REQUIREMENT
Return every line from the records below that has the word "lemon".

MATERIAL PROVIDED
++++++++++
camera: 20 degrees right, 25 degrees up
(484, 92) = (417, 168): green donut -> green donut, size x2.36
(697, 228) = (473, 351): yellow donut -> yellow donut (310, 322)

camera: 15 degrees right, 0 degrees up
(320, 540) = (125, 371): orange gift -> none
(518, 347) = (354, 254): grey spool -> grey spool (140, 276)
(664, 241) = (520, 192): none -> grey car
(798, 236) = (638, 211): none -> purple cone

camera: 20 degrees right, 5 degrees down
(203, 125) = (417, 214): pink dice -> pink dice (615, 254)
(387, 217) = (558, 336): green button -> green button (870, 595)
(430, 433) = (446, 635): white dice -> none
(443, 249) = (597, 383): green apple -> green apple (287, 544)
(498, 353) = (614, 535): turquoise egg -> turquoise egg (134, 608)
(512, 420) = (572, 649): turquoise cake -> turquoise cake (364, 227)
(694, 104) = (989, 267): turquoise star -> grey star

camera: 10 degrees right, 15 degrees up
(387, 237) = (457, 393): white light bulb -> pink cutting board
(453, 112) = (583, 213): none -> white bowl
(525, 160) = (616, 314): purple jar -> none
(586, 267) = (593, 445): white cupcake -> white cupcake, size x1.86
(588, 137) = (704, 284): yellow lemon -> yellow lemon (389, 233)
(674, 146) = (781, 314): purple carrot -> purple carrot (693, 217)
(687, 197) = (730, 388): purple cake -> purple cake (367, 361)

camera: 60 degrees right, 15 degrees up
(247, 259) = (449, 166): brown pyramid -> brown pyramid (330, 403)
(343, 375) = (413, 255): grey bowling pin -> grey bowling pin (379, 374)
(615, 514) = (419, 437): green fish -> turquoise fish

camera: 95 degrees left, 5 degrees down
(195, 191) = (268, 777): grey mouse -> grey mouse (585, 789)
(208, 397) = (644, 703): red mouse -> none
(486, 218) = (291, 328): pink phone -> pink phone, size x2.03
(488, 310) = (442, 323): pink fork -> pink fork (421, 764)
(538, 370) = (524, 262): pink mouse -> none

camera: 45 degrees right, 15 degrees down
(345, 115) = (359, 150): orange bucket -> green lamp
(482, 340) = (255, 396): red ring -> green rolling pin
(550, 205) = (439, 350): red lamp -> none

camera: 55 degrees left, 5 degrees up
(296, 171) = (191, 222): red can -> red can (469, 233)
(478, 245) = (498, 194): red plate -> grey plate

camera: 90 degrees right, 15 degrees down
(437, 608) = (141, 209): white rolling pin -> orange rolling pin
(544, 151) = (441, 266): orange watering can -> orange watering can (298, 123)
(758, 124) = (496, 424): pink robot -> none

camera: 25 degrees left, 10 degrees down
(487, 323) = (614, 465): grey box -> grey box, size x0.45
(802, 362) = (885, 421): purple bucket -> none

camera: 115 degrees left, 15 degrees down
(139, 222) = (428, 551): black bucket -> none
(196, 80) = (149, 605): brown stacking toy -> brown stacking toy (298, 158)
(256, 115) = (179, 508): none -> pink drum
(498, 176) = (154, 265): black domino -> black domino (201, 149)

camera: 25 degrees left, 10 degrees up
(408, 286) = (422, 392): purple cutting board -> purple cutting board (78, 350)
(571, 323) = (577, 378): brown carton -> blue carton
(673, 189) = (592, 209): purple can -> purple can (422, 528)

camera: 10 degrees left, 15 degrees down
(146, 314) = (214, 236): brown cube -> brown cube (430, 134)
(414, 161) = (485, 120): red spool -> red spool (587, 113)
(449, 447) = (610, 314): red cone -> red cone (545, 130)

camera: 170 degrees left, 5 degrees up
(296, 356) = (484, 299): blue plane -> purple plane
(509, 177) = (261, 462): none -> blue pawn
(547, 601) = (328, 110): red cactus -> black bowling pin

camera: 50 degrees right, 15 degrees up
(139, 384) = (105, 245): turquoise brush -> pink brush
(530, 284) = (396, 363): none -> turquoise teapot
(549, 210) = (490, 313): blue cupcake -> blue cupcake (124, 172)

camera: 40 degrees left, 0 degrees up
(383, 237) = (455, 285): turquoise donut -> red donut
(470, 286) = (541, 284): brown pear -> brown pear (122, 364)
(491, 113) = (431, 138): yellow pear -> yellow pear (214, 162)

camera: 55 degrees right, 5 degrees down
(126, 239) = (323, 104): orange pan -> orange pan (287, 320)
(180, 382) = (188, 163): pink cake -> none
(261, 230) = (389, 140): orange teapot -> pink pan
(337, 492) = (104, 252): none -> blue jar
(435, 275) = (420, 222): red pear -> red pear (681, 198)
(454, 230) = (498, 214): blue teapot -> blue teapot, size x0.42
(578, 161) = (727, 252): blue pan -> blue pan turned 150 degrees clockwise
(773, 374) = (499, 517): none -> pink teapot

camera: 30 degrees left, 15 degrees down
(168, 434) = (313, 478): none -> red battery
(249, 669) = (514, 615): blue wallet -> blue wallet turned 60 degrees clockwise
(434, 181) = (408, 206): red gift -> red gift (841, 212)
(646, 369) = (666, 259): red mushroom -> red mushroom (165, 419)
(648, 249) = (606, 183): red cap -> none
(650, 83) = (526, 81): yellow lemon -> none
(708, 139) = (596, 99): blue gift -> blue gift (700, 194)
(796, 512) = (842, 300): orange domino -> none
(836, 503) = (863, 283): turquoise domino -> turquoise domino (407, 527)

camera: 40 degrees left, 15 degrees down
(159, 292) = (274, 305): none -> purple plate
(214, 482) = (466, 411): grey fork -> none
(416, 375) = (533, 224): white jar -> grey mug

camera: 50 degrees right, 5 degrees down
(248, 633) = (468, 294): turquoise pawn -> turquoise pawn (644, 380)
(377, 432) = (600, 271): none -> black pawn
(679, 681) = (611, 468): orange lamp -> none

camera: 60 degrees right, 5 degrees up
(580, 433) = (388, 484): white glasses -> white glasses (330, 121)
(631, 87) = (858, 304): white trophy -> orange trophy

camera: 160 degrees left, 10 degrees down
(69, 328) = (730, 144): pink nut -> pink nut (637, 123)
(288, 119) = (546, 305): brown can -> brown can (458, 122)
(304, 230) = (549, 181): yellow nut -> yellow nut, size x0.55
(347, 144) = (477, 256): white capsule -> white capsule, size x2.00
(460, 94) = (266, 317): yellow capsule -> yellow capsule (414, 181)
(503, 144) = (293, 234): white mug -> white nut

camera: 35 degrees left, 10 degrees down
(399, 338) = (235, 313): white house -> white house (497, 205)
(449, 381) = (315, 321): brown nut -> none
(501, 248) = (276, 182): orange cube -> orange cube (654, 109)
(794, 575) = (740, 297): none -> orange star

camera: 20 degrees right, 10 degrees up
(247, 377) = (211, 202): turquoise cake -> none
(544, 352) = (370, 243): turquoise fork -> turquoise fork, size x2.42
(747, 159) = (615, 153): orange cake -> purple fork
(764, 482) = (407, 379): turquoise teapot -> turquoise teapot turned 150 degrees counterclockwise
++++++++++
OUTPUT FOR THIS TASK
(588, 137) = (704, 284): yellow lemon -> yellow lemon (389, 233)
(650, 83) = (526, 81): yellow lemon -> none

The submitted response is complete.